Source records →

□ □ □ □ □

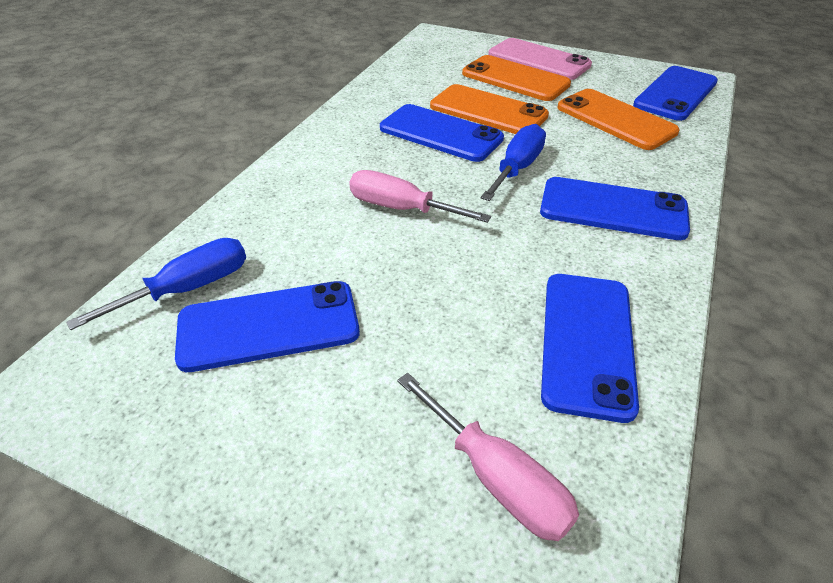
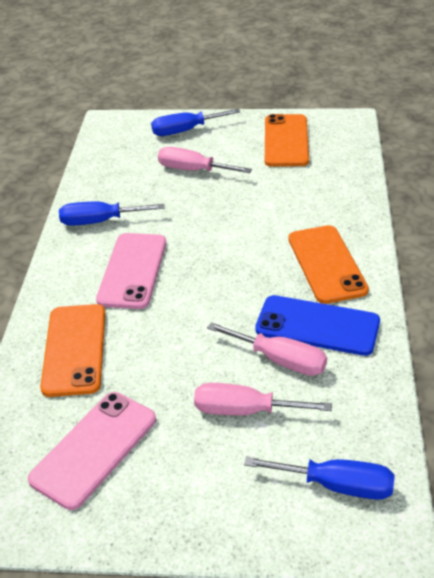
blue phone: [175,281,360,372] [380,104,504,162] [540,177,690,240] [541,274,639,423] [633,66,718,121] = 5 -> [255,295,380,356] = 1
blue screwdriver: [66,238,246,330] [480,124,546,201] = 2 -> [59,202,165,226] [151,109,240,136] [244,457,394,500] = 3
pink phone: [488,38,592,80] = 1 -> [28,392,156,510] [96,233,166,309] = 2
pink screwdriver: [349,170,491,223] [397,373,579,541] = 2 -> [158,147,252,173] [194,383,332,415] [207,322,327,376] = 3

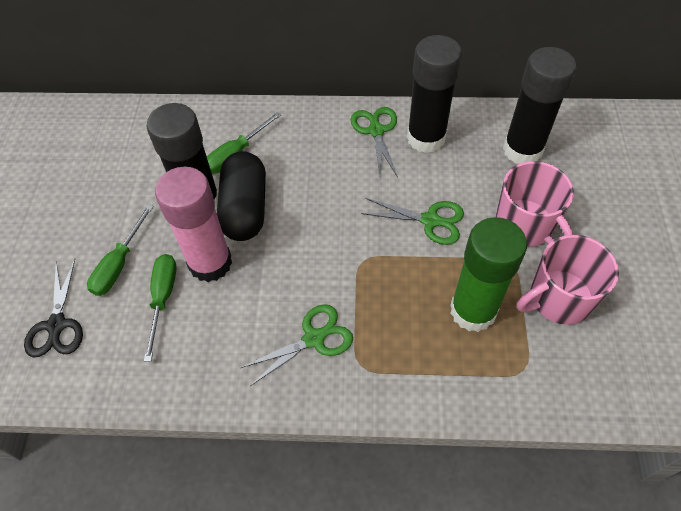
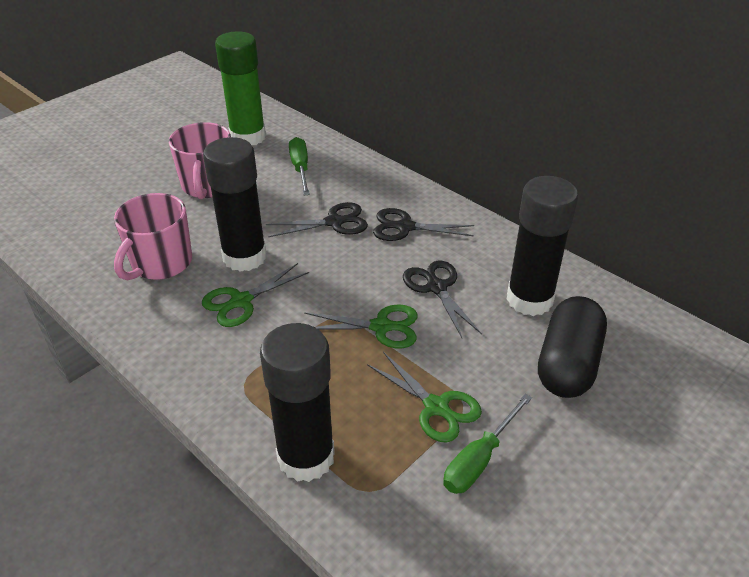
black scissors: [24,259,83,357] = 1 -> [266,202,368,237] [373,208,474,241] [403,261,482,338] = 3
green screwdriver: [87,204,154,296] [144,254,177,362] [207,112,282,174] = 3 -> [289,137,310,195] [443,394,532,494] = 2
pink glue stick: [155,167,232,282] = 1 -> none = 0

□ □ □ □ □

To do → Begin at the top of the records above and retype each line exactly until the line containing "pink phone: [488,38,592,80]", which is included. Skip all pictures.

Answer for this exercise →
blue phone: [175,281,360,372] [380,104,504,162] [540,177,690,240] [541,274,639,423] [633,66,718,121] = 5 -> [255,295,380,356] = 1
blue screwdriver: [66,238,246,330] [480,124,546,201] = 2 -> [59,202,165,226] [151,109,240,136] [244,457,394,500] = 3
pink phone: [488,38,592,80] = 1 -> [28,392,156,510] [96,233,166,309] = 2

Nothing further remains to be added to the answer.